Task to carry out:
Copy out the items from the line containing "Is there a large" to the line containing "The image size is (384, 512). I want", both included, swapping "rubber boat" for "inflatable raft" and leaving all other wording unchanged.

Task input:
/---
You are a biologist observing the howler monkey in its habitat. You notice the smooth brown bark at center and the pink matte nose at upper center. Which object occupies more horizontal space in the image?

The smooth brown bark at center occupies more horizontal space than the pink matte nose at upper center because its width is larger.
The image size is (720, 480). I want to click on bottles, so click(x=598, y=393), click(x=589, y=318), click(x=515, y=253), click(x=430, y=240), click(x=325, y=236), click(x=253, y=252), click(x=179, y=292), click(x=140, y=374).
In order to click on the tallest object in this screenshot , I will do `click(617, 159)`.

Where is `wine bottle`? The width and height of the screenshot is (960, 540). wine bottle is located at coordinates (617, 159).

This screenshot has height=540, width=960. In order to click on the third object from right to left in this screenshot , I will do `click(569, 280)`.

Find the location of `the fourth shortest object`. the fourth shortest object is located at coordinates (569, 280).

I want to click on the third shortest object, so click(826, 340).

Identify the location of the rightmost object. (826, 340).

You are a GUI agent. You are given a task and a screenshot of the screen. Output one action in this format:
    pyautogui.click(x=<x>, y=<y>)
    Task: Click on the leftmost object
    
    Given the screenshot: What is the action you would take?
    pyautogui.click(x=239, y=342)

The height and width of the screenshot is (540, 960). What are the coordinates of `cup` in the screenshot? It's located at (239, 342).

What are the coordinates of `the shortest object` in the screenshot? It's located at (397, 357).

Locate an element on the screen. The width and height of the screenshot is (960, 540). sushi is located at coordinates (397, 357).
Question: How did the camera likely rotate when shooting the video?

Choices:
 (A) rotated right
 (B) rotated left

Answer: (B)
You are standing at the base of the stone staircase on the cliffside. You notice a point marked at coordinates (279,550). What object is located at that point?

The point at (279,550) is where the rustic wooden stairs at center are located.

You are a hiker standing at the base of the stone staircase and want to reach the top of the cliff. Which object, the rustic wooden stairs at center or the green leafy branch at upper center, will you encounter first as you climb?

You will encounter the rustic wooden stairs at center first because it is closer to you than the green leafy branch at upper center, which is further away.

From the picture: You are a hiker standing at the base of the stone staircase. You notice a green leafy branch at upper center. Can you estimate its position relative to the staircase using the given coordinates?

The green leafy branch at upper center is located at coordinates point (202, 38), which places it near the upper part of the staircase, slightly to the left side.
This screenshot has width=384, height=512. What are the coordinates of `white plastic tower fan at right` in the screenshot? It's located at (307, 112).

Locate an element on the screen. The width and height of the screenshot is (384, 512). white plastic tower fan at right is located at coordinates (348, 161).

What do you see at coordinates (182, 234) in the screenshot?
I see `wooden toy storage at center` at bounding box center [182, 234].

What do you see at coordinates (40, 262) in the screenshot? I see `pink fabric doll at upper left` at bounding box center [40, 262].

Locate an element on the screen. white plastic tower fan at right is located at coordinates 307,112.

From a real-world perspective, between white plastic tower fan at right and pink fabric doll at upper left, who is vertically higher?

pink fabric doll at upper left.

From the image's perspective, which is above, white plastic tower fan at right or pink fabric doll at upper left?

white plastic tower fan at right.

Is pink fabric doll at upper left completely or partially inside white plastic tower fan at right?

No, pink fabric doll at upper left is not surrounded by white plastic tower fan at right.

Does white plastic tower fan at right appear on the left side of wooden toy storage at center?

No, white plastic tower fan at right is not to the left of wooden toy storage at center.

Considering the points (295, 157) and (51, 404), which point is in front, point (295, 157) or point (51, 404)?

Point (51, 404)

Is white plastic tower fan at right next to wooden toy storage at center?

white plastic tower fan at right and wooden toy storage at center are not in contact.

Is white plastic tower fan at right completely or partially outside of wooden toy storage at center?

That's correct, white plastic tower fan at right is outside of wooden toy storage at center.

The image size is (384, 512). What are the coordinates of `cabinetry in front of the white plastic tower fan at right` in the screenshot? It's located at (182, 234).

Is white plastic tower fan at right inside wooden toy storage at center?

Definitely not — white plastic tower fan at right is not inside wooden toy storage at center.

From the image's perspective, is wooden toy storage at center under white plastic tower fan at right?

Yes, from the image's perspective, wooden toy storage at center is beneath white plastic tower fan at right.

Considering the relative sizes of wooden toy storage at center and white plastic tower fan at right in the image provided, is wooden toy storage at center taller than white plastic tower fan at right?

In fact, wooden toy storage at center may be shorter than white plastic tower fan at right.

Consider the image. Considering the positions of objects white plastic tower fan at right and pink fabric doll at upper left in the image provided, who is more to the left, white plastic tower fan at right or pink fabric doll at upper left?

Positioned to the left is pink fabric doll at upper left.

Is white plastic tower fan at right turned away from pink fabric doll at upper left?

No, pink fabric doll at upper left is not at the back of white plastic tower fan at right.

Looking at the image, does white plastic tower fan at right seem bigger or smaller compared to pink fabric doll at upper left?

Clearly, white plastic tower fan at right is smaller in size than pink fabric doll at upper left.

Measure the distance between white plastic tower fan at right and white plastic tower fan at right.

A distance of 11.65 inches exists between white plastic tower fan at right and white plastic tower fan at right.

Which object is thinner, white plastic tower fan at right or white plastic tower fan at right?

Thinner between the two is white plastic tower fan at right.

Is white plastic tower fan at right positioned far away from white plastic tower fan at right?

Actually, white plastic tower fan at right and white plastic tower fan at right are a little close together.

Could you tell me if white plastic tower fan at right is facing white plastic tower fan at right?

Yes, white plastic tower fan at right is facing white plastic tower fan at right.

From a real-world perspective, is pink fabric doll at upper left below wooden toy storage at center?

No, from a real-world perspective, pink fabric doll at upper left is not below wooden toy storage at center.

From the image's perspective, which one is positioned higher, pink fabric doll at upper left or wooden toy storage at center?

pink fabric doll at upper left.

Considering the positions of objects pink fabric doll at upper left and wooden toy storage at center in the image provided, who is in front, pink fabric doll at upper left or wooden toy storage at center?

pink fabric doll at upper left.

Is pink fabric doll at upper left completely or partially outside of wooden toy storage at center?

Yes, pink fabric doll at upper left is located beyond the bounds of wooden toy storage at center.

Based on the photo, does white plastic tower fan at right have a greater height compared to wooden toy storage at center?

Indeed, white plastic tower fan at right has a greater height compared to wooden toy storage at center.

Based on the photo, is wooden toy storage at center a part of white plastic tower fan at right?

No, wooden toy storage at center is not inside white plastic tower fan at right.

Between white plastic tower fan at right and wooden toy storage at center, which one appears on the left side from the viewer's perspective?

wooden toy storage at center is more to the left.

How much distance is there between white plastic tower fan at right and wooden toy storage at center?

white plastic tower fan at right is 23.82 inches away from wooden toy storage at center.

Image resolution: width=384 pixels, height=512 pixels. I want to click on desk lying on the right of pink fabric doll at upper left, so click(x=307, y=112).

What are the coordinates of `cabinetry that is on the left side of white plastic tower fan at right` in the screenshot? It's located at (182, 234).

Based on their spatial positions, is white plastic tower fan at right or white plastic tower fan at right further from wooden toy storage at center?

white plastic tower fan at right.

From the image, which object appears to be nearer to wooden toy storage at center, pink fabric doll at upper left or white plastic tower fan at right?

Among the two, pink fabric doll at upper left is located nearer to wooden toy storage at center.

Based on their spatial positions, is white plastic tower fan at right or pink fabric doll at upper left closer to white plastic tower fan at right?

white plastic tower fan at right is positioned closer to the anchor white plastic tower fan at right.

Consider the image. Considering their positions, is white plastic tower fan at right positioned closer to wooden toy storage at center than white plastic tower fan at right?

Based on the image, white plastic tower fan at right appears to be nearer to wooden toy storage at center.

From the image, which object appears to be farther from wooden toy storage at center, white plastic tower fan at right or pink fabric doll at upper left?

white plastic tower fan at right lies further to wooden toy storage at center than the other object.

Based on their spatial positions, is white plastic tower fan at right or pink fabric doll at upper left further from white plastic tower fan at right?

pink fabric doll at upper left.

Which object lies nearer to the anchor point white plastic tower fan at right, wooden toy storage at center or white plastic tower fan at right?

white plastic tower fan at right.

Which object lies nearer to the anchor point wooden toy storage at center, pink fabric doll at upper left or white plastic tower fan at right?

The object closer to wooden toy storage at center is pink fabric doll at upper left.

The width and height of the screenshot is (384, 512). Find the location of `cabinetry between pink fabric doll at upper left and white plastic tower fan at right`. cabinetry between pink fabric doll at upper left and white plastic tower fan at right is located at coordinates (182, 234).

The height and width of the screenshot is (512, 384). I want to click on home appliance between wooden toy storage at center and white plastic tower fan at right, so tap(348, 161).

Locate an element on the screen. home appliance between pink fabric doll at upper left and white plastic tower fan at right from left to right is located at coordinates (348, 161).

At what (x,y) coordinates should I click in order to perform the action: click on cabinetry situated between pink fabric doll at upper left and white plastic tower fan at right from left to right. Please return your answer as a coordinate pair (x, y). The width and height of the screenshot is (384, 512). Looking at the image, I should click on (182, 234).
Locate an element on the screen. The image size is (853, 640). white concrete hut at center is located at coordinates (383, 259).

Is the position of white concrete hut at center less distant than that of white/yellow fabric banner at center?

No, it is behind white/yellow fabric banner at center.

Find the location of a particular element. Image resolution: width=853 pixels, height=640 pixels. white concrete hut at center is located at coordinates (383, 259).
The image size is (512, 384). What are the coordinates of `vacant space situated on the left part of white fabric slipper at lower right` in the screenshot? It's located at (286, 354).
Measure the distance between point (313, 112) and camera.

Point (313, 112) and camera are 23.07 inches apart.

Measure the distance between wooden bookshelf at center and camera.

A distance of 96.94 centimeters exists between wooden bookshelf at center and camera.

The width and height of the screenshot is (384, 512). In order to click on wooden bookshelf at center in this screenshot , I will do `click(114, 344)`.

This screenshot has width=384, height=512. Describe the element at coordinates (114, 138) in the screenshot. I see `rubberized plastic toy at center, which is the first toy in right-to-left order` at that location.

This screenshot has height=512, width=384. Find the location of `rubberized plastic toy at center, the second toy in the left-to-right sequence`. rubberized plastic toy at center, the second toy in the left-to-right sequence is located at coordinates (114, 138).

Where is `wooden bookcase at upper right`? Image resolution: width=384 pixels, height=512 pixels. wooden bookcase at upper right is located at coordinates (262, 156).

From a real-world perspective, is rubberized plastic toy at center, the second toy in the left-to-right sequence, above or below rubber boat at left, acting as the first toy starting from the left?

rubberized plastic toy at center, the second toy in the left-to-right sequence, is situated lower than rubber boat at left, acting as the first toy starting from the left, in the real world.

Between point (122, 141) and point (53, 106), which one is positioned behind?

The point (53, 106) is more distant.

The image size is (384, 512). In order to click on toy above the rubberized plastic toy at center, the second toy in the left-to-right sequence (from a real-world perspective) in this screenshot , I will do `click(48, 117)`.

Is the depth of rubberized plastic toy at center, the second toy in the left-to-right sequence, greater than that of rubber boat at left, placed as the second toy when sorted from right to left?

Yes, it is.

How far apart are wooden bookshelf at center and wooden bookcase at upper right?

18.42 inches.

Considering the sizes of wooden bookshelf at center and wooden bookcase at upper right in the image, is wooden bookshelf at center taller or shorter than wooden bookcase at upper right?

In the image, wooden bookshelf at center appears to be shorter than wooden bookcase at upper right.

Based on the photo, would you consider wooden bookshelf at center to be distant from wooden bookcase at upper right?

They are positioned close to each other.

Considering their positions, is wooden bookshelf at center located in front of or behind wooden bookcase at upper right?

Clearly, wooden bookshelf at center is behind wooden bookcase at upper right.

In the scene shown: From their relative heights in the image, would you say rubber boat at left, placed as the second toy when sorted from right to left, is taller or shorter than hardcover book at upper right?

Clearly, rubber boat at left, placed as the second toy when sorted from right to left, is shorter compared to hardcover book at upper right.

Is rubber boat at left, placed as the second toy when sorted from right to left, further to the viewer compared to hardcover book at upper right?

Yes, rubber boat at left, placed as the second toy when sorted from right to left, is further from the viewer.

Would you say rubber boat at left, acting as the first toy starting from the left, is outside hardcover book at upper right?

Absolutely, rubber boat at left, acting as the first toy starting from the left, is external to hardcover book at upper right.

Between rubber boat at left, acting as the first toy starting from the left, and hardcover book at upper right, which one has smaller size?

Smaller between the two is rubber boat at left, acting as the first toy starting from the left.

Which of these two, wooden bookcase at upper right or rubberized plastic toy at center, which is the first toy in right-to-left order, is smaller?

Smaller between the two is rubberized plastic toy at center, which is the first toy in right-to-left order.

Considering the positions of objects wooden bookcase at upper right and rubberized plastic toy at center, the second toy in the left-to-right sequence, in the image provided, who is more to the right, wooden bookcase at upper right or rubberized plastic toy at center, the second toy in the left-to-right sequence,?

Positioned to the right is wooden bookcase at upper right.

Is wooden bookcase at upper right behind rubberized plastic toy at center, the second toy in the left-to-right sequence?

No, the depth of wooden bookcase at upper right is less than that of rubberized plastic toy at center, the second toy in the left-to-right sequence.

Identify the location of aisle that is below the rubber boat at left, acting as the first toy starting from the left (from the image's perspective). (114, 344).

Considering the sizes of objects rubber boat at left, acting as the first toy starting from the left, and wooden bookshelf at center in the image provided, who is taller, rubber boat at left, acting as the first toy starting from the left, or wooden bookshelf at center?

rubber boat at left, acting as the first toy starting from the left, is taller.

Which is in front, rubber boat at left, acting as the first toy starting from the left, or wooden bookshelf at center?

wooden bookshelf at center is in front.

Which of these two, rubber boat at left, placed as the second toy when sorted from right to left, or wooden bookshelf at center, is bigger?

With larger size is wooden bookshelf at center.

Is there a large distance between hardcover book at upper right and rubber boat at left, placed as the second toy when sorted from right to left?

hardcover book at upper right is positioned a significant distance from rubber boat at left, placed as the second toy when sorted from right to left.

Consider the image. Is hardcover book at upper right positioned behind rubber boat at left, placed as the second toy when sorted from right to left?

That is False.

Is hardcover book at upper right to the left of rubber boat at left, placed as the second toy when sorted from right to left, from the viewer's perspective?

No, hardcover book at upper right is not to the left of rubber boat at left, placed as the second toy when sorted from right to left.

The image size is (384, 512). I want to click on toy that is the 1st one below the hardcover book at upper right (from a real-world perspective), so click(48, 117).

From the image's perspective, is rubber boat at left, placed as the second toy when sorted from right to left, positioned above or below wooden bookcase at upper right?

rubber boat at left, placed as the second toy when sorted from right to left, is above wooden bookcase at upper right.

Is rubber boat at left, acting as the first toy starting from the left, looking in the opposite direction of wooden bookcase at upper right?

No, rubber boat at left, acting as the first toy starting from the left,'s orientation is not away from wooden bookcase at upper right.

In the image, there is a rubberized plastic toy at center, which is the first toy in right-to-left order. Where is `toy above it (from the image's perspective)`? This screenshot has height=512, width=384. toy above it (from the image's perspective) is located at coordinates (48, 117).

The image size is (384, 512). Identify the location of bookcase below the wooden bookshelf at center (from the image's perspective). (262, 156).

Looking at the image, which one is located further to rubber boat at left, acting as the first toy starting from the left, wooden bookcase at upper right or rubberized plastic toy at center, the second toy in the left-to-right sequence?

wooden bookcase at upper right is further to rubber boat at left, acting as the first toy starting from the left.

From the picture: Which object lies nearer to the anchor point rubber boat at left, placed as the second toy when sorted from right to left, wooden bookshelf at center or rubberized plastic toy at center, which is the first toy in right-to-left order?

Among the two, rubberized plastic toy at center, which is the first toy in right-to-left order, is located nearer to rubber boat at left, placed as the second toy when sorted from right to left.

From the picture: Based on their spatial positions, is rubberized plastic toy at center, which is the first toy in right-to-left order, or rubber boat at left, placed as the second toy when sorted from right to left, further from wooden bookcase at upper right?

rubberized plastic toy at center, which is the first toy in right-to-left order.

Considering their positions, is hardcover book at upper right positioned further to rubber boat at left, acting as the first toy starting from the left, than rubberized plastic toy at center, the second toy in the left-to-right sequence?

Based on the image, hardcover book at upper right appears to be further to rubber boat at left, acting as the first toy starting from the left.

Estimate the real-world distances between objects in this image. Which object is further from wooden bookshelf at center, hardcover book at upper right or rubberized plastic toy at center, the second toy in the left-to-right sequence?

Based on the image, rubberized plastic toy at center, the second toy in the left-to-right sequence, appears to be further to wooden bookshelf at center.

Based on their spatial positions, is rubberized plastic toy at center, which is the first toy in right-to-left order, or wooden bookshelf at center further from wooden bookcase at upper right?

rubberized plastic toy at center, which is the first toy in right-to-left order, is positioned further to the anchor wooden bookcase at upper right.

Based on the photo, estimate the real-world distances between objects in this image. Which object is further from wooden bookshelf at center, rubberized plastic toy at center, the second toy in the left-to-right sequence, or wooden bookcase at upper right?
\---
Solution:
Is there a large distance between hardcover book at upper right and inflatable raft at left, placed as the second toy when sorted from right to left?

hardcover book at upper right is positioned a significant distance from inflatable raft at left, placed as the second toy when sorted from right to left.

Consider the image. Is hardcover book at upper right positioned behind inflatable raft at left, placed as the second toy when sorted from right to left?

That is False.

Is hardcover book at upper right to the left of inflatable raft at left, placed as the second toy when sorted from right to left, from the viewer's perspective?

No, hardcover book at upper right is not to the left of inflatable raft at left, placed as the second toy when sorted from right to left.

The image size is (384, 512). I want to click on toy that is the 1st one below the hardcover book at upper right (from a real-world perspective), so click(48, 117).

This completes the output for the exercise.